Materials provided:
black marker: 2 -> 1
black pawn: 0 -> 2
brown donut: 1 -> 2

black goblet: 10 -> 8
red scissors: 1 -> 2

Work task: Output all records verbatim.

Solution below:
black marker: 2 -> 1
black pawn: 0 -> 2
brown donut: 1 -> 2

black goblet: 10 -> 8
red scissors: 1 -> 2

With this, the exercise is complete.